**Assignment**. Within the data below, determine how many lines contain "TEMP" and supply only that figure.

**Records shown**.
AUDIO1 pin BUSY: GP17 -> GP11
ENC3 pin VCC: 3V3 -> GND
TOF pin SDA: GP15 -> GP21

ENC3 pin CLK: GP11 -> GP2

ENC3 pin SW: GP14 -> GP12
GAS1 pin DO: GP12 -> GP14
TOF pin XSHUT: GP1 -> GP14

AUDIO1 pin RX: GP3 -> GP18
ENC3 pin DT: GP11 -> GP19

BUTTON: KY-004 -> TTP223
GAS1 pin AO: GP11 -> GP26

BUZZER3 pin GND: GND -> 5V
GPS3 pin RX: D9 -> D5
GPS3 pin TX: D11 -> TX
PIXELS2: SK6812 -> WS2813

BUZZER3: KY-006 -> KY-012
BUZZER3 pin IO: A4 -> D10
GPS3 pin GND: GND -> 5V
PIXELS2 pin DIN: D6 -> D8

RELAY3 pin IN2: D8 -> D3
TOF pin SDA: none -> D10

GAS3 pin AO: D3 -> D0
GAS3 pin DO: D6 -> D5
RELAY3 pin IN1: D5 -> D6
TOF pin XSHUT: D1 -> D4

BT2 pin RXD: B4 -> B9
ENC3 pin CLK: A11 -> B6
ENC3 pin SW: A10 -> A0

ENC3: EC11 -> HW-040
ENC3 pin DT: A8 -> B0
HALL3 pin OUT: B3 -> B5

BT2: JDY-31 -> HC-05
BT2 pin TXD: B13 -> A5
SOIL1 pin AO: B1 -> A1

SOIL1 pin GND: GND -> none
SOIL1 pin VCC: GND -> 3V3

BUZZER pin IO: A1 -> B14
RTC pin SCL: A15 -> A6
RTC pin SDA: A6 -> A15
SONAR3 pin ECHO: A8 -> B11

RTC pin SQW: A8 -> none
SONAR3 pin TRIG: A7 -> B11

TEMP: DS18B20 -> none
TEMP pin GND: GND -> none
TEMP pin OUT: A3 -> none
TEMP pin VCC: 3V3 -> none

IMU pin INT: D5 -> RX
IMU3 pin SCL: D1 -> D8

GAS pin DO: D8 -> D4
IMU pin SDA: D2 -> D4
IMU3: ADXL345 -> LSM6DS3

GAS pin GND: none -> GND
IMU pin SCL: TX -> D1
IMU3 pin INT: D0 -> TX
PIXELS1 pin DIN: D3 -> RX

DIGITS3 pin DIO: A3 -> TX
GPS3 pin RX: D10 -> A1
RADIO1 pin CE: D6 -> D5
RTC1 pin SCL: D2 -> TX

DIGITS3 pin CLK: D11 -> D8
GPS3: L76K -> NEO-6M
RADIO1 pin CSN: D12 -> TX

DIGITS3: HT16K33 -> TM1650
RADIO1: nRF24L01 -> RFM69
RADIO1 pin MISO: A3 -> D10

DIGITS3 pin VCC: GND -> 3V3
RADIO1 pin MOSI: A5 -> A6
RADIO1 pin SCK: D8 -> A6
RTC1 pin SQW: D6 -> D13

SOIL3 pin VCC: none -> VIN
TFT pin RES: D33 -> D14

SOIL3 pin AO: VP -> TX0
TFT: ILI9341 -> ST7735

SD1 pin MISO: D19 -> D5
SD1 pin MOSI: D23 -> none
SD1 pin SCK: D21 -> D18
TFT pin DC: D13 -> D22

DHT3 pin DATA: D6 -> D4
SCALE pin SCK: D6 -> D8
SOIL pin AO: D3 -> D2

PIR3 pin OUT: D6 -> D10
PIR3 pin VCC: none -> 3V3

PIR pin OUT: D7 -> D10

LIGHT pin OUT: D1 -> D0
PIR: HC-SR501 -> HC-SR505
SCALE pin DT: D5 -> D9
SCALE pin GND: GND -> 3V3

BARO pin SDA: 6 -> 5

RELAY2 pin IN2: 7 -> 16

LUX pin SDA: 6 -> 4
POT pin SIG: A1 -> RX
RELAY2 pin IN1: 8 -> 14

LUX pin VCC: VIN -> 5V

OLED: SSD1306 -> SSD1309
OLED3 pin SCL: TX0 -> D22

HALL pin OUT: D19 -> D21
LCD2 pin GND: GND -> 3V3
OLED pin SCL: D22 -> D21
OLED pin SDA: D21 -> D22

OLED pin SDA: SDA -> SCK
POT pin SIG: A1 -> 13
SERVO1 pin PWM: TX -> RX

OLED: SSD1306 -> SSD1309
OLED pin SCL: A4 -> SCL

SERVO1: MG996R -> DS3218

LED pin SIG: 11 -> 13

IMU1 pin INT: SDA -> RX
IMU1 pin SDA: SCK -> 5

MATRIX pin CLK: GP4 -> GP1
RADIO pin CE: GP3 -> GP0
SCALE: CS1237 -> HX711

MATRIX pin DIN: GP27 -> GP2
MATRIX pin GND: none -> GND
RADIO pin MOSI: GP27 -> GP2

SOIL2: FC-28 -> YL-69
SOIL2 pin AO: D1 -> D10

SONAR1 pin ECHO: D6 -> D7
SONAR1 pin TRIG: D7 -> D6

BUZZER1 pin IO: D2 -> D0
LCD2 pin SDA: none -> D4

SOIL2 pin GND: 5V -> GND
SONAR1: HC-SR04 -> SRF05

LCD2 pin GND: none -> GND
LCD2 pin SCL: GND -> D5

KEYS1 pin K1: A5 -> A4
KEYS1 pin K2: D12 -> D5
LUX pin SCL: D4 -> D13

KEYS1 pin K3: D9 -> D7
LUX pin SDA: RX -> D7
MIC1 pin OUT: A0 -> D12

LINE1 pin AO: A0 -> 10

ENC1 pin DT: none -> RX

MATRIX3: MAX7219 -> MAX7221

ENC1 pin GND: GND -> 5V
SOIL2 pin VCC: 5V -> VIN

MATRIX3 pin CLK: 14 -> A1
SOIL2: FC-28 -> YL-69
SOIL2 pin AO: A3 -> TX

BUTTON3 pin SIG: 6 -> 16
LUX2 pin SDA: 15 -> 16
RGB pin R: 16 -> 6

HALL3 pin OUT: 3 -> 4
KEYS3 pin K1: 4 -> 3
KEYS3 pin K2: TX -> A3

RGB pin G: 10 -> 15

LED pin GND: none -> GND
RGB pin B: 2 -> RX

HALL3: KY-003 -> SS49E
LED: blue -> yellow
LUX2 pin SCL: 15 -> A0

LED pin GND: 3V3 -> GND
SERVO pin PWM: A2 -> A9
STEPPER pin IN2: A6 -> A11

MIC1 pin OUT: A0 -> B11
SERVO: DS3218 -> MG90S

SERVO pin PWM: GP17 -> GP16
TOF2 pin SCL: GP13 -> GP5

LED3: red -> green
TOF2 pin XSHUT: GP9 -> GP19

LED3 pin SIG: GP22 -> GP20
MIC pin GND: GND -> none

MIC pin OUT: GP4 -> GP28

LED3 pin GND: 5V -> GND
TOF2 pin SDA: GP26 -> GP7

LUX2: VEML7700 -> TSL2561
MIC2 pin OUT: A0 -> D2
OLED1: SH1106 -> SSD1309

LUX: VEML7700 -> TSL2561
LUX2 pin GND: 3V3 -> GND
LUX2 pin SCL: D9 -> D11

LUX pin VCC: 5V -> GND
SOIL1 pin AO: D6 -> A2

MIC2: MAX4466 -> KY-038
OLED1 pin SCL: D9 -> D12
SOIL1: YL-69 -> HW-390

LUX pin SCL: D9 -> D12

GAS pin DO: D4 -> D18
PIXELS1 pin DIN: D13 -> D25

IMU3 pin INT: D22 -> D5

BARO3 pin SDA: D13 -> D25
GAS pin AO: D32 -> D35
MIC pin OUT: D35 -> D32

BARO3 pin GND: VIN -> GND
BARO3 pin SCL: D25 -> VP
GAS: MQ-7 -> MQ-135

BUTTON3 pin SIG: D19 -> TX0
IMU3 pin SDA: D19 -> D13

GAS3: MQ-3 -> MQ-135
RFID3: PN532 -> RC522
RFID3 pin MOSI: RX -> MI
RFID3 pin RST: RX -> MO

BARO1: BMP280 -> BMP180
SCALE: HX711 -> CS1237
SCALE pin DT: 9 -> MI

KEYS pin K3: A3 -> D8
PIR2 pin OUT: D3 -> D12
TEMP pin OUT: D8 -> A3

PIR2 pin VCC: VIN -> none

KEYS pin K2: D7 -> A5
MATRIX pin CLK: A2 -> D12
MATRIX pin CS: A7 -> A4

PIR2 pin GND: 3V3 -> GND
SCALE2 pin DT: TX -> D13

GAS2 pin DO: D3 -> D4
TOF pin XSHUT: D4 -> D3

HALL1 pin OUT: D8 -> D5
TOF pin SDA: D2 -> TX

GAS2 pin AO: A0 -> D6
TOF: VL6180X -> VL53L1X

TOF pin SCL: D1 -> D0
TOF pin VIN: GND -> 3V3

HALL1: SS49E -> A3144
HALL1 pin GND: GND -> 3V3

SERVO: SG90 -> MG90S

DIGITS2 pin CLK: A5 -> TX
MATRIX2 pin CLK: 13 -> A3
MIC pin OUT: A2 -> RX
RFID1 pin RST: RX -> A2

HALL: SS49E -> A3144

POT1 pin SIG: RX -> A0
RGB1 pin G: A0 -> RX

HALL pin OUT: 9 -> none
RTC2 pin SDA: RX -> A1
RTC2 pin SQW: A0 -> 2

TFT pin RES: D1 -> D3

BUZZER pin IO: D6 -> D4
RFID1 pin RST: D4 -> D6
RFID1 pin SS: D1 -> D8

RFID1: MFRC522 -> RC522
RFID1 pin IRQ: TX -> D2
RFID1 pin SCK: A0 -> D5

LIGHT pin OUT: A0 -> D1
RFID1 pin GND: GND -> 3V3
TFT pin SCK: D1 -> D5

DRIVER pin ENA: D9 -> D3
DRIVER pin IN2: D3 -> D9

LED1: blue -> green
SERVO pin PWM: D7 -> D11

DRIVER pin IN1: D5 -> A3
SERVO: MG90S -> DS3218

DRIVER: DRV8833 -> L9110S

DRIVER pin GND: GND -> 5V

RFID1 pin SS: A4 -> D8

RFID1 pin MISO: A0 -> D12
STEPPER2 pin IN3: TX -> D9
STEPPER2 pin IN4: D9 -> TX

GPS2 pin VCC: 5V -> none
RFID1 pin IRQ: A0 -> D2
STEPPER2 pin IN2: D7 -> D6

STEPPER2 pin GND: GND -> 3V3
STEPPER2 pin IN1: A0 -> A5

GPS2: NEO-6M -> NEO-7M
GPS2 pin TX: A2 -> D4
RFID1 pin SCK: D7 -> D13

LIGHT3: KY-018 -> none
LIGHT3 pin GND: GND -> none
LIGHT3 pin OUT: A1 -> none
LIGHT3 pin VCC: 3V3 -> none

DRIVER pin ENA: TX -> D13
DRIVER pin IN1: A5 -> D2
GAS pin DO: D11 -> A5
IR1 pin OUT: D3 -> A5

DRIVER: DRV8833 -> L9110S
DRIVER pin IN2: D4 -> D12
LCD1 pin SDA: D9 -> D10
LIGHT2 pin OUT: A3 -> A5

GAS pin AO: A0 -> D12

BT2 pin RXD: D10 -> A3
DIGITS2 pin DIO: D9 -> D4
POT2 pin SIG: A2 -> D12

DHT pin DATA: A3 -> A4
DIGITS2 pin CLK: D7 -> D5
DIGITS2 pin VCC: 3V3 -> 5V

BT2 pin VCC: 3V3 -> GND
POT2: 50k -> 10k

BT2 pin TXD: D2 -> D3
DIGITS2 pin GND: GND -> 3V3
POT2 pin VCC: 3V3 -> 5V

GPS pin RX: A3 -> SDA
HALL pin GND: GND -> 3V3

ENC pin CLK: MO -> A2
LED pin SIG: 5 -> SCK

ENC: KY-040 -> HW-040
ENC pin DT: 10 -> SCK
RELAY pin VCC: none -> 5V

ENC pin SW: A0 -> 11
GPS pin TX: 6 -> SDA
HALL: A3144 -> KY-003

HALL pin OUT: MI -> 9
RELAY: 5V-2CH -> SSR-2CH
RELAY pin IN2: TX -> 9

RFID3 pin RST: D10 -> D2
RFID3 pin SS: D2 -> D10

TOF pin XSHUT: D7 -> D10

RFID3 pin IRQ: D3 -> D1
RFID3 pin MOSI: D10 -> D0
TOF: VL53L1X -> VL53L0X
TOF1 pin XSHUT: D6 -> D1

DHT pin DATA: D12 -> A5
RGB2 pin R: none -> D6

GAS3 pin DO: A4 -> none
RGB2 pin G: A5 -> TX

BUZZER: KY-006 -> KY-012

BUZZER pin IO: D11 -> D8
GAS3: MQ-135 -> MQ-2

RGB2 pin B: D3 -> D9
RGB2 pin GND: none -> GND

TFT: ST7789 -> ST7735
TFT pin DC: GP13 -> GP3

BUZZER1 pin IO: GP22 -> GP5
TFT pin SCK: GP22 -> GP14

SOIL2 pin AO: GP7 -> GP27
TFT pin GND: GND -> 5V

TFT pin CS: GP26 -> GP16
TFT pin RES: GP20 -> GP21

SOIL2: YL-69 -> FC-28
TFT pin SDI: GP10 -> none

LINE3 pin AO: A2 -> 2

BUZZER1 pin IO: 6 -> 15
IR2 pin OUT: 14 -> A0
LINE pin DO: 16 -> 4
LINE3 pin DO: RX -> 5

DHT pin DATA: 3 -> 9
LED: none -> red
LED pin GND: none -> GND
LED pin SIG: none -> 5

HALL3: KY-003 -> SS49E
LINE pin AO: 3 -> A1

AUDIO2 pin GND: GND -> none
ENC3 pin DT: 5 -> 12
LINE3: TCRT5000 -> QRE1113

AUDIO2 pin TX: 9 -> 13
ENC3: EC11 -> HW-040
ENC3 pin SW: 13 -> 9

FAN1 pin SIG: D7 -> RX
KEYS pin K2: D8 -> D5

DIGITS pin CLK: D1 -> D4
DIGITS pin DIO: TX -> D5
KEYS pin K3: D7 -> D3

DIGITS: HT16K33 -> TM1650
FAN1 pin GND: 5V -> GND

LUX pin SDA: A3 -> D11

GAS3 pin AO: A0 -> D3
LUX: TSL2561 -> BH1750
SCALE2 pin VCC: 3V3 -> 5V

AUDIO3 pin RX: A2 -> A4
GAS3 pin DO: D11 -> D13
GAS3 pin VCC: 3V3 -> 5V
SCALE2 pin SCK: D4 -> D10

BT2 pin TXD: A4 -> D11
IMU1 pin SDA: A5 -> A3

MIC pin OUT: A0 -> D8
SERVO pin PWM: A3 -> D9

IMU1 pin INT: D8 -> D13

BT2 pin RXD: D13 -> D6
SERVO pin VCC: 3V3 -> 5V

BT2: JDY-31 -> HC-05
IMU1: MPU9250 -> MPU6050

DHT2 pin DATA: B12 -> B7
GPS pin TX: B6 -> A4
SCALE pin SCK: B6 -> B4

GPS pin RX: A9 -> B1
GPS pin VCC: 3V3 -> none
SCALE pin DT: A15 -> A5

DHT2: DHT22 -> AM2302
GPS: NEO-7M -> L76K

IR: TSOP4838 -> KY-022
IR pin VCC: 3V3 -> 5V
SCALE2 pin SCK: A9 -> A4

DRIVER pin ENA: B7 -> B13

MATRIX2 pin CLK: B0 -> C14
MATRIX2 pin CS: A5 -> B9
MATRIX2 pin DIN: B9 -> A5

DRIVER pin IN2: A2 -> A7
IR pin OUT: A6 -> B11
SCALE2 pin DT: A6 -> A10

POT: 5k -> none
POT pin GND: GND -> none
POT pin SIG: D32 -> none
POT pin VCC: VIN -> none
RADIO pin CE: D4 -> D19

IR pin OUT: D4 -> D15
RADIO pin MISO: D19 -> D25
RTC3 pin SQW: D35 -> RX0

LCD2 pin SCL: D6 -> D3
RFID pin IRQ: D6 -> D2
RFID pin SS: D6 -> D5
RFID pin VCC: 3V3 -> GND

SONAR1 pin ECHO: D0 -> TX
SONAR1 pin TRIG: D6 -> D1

**Response area**. 5